:: Records contained in a dataset ::

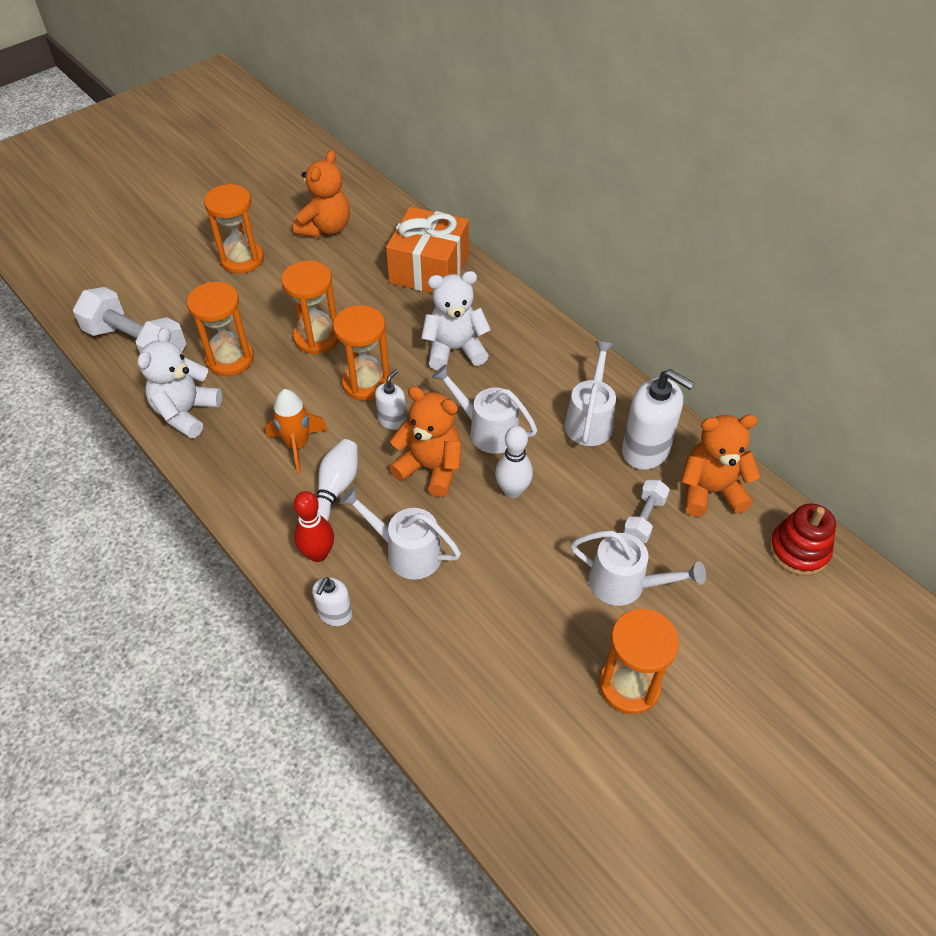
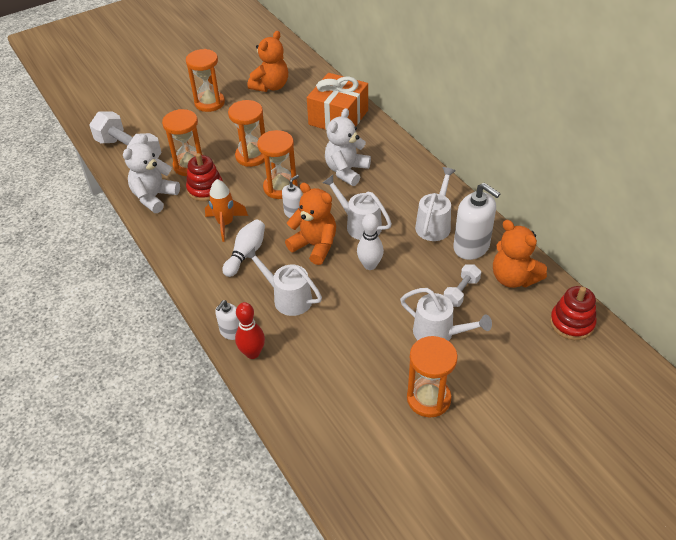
camera: 10 degrees right, 5 degrees down
(259, 394) = (205, 189): none -> red stacking toy
(318, 554) = (227, 293): red bowling pin -> red bowling pin (252, 353)
(455, 350) = (346, 171): white teddy bear -> white teddy bear turned 60 degrees counterclockwise
(710, 491) = (513, 278): orange teddy bear -> orange teddy bear turned 135 degrees counterclockwise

:: What the task requires ::
Please quote exactly the lines from the one containing "(318, 554) = (227, 293): red" through the last line of the records above, both included, and nothing else.

:: Reply to the task ::
(318, 554) = (227, 293): red bowling pin -> red bowling pin (252, 353)
(455, 350) = (346, 171): white teddy bear -> white teddy bear turned 60 degrees counterclockwise
(710, 491) = (513, 278): orange teddy bear -> orange teddy bear turned 135 degrees counterclockwise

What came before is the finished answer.